Object displacement listings →
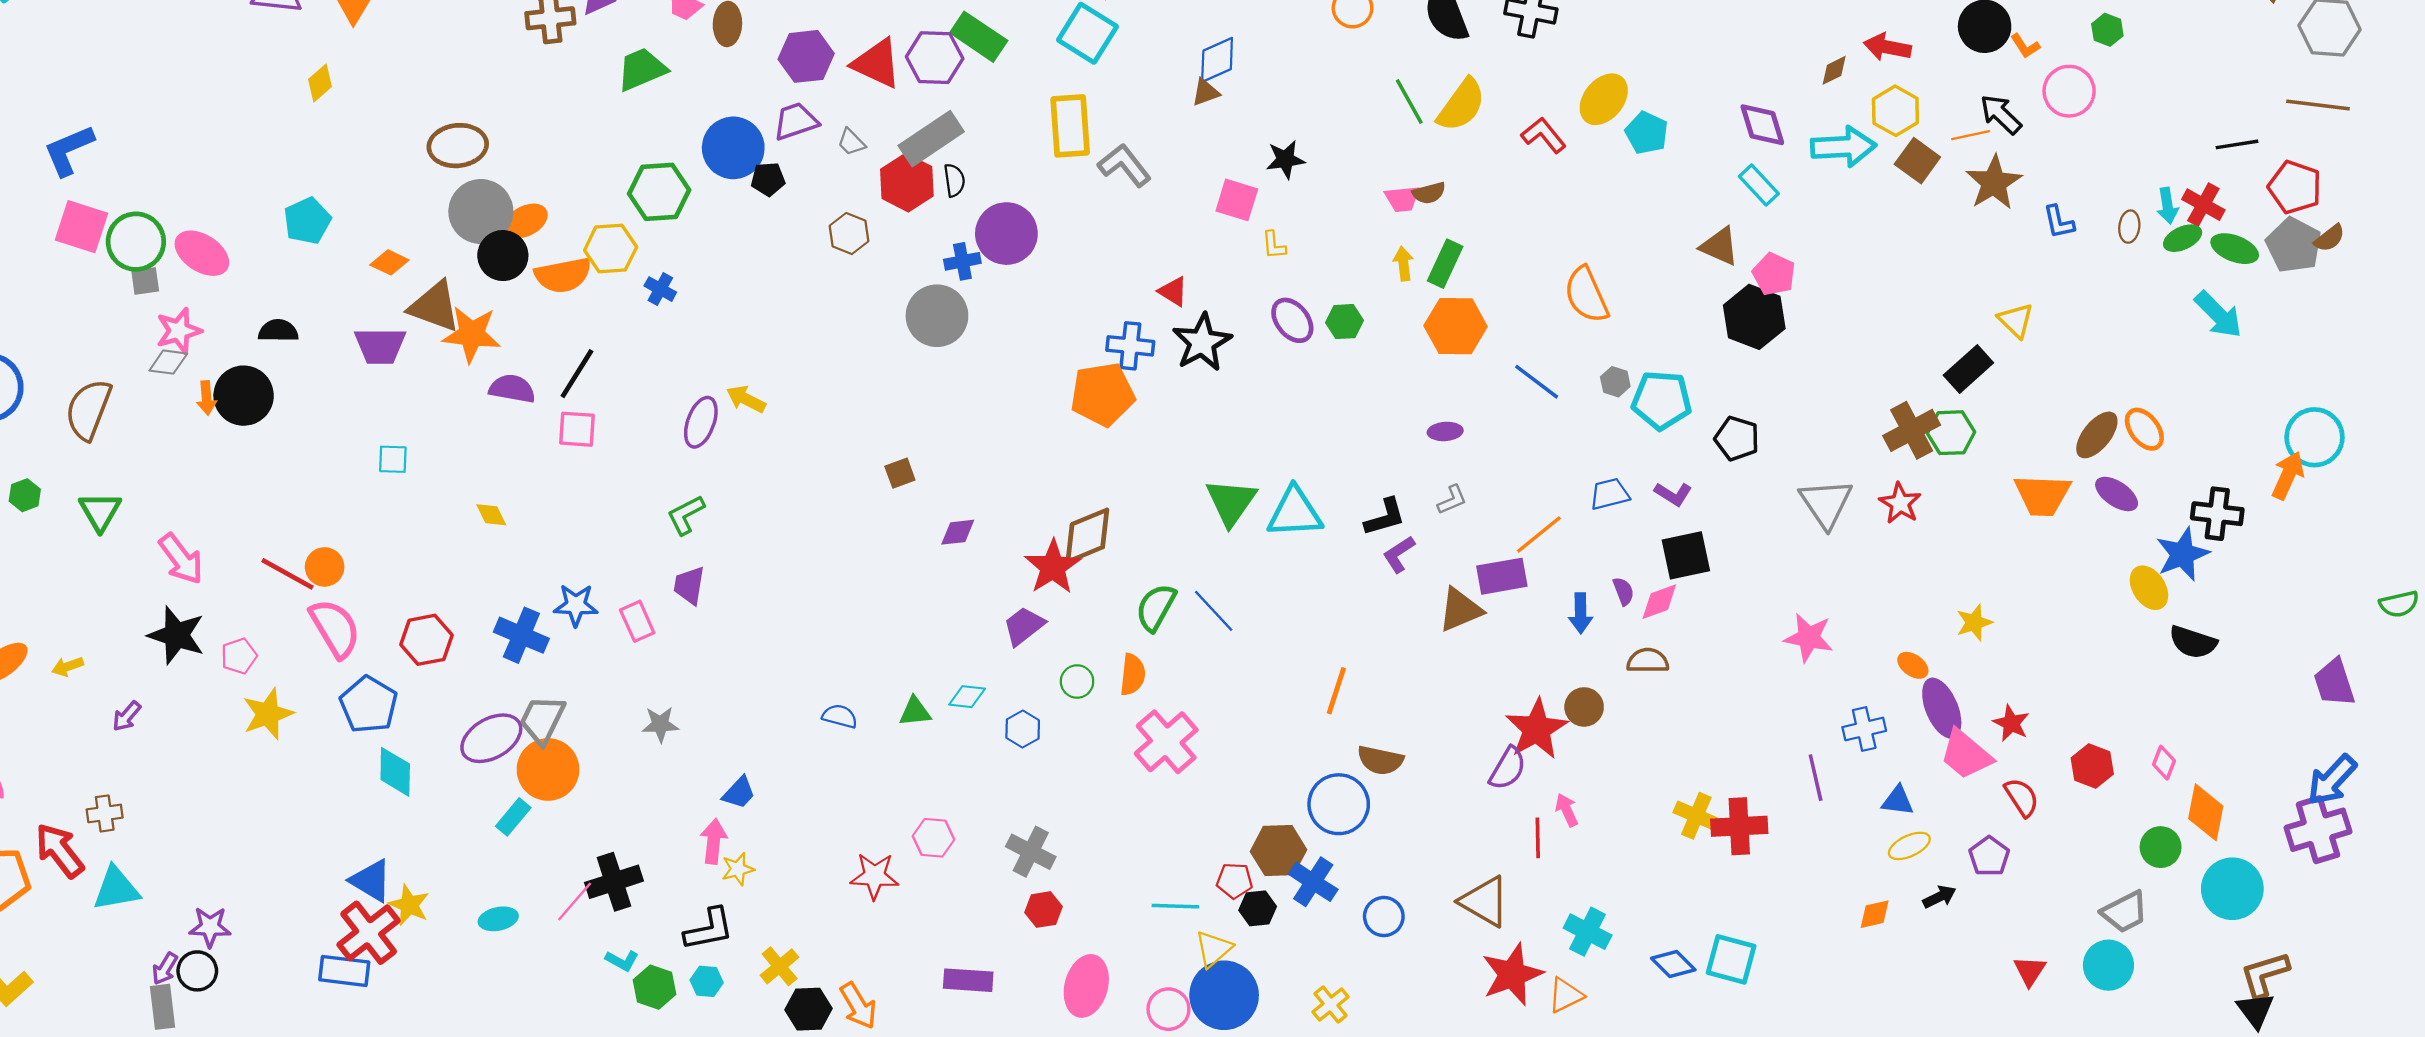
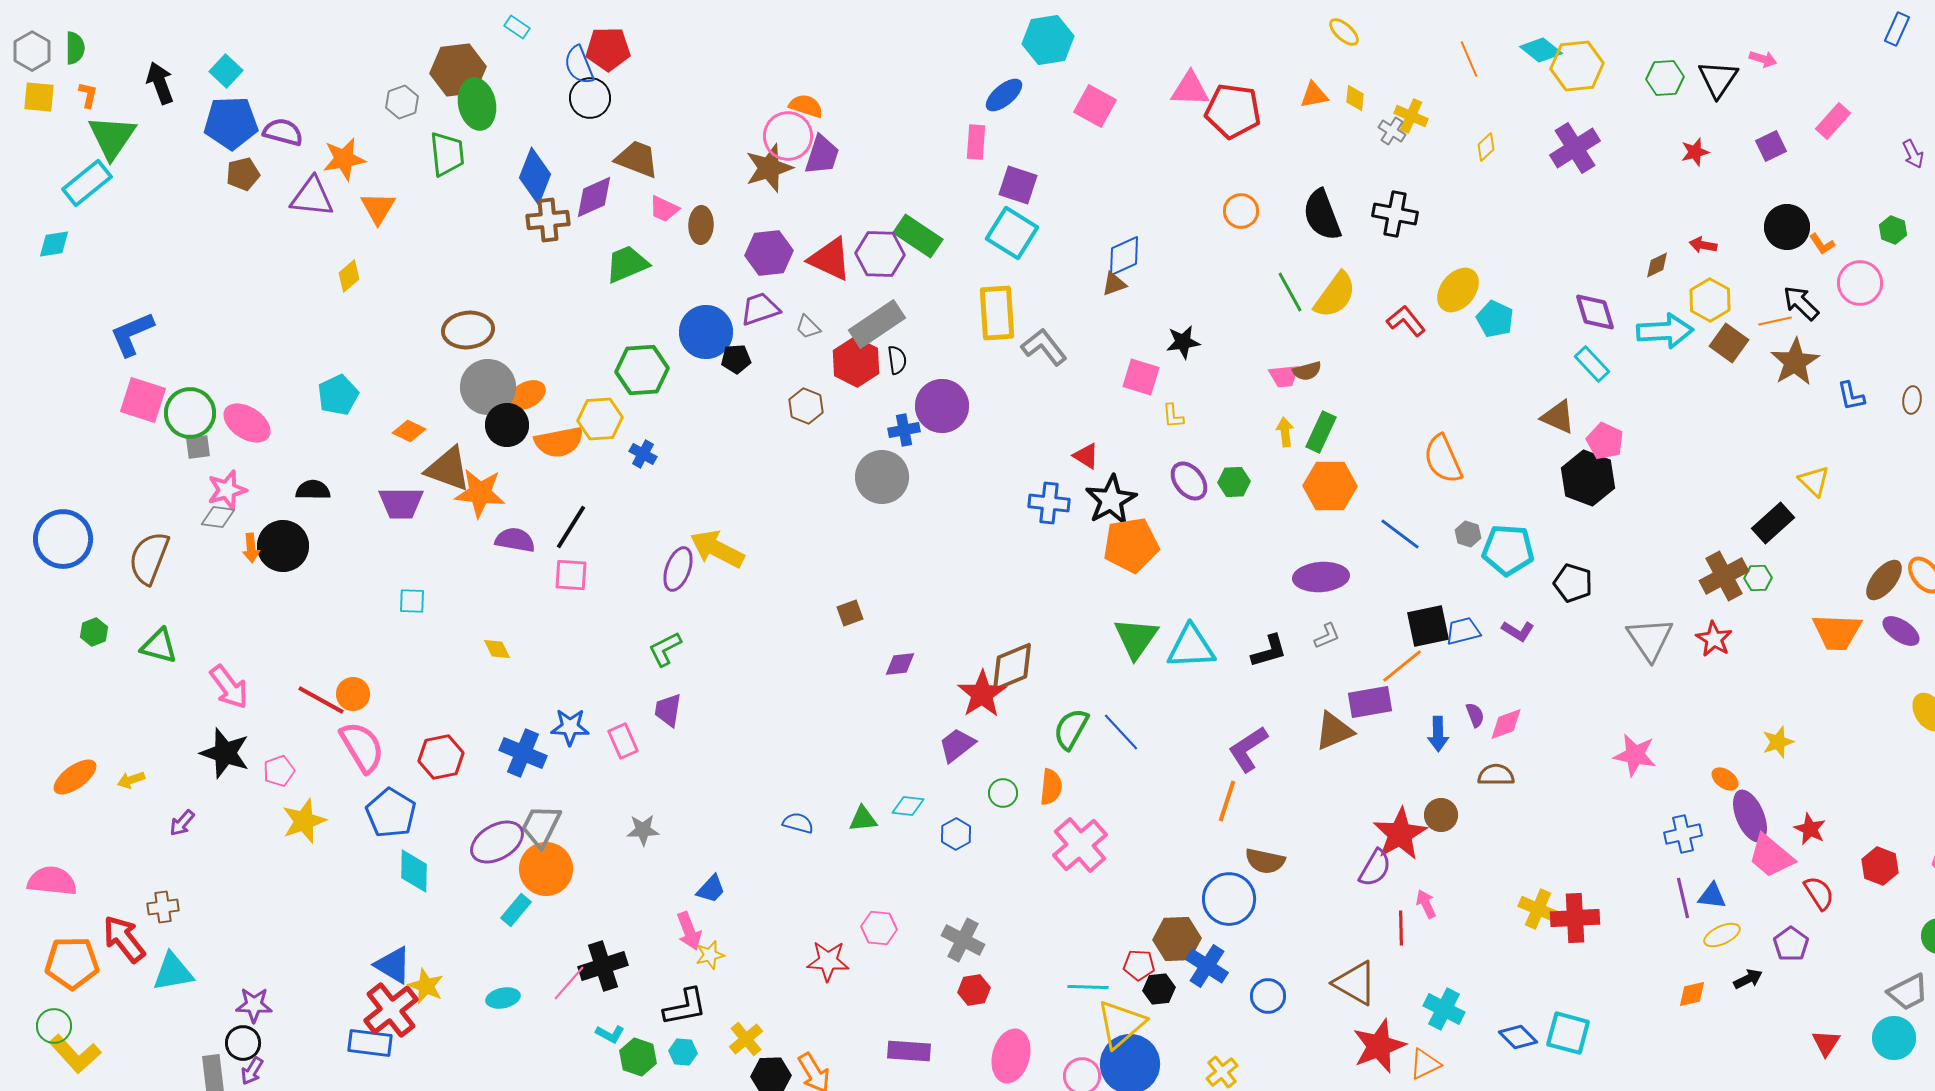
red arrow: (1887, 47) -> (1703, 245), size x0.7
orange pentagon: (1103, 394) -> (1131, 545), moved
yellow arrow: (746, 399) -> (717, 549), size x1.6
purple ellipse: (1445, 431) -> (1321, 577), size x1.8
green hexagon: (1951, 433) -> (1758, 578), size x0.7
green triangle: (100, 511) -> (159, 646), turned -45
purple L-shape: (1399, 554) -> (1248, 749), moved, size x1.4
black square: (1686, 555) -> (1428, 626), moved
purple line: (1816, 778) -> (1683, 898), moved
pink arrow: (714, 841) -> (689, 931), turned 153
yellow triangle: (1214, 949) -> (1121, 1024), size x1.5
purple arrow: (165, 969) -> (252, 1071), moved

---

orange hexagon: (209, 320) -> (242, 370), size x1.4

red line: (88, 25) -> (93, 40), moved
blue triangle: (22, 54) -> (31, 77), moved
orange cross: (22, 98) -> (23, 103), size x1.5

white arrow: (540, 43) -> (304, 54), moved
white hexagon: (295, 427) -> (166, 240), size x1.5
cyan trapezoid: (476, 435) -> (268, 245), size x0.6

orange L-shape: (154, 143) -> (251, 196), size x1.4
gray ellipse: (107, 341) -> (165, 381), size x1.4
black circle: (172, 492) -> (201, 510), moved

...

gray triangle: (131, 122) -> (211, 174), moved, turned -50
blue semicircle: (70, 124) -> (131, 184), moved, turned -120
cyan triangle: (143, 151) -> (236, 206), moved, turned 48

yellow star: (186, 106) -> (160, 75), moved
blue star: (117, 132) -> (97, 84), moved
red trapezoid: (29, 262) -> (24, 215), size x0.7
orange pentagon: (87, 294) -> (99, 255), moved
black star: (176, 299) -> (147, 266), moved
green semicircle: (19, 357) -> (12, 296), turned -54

Problem statement →
Exact duplication is required for the lines above, from the line that contains "white arrow: (540, 43) -> (304, 54), moved" to the line that contains "black circle: (172, 492) -> (201, 510), moved", inclusive; omit all others.

Solution to this task →
white arrow: (540, 43) -> (304, 54), moved
white hexagon: (295, 427) -> (166, 240), size x1.5
cyan trapezoid: (476, 435) -> (268, 245), size x0.6

orange L-shape: (154, 143) -> (251, 196), size x1.4
gray ellipse: (107, 341) -> (165, 381), size x1.4
black circle: (172, 492) -> (201, 510), moved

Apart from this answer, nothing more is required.